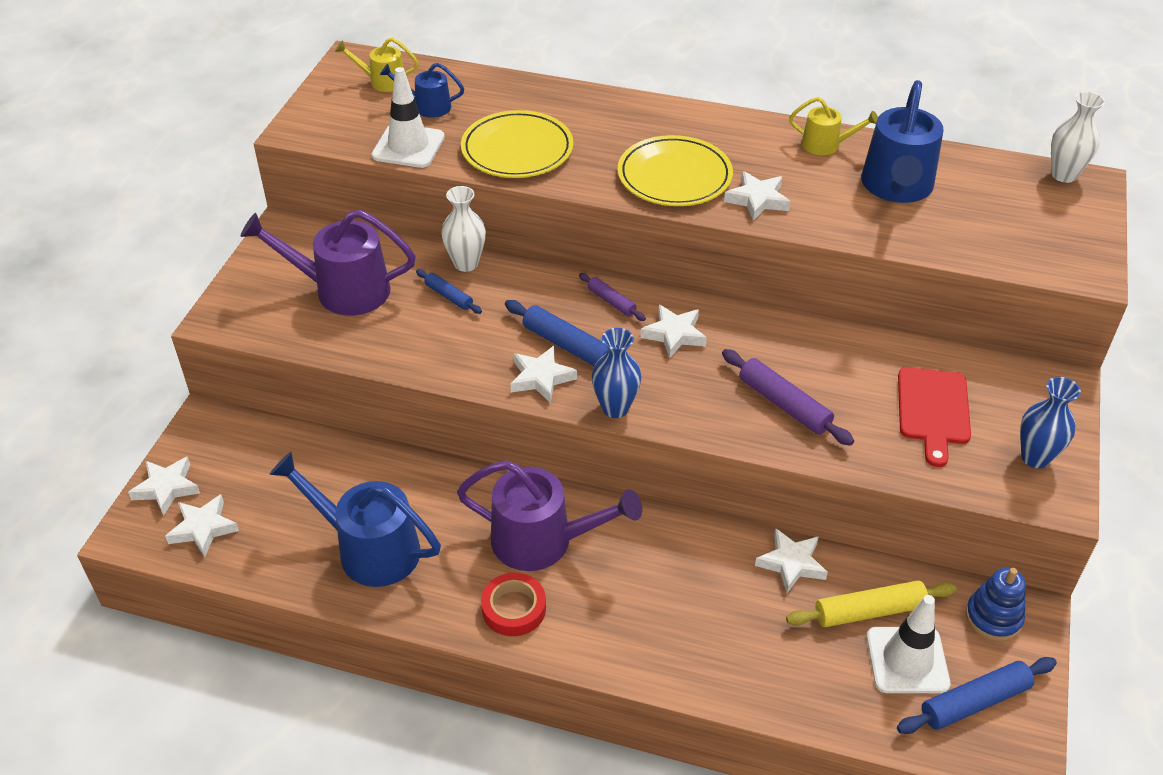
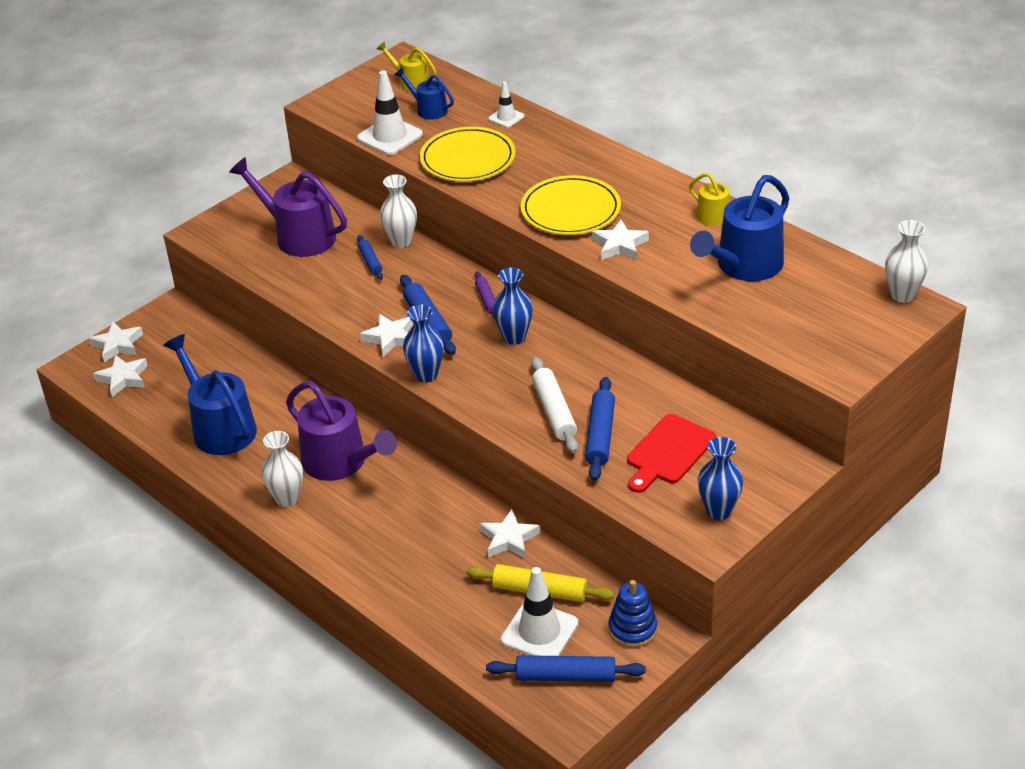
camera: 30 degrees right, 5 degrees down
(514, 608) = (287, 498): red tape -> white vase
(520, 95) = (506, 117): none -> white traffic cone
(674, 334) = (514, 337): white star -> blue vase
(784, 404) = (554, 411): purple rolling pin -> white rolling pin
(852, 415) = (600, 435): none -> blue rolling pin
##############################
▶ **EXERCISE BRIEF**
Without the pictures, write out the whole listing exactly as it appears.

▶ **ANSWER TO THIS PROBLEM**
camera: 30 degrees right, 5 degrees down
(514, 608) = (287, 498): red tape -> white vase
(520, 95) = (506, 117): none -> white traffic cone
(674, 334) = (514, 337): white star -> blue vase
(784, 404) = (554, 411): purple rolling pin -> white rolling pin
(852, 415) = (600, 435): none -> blue rolling pin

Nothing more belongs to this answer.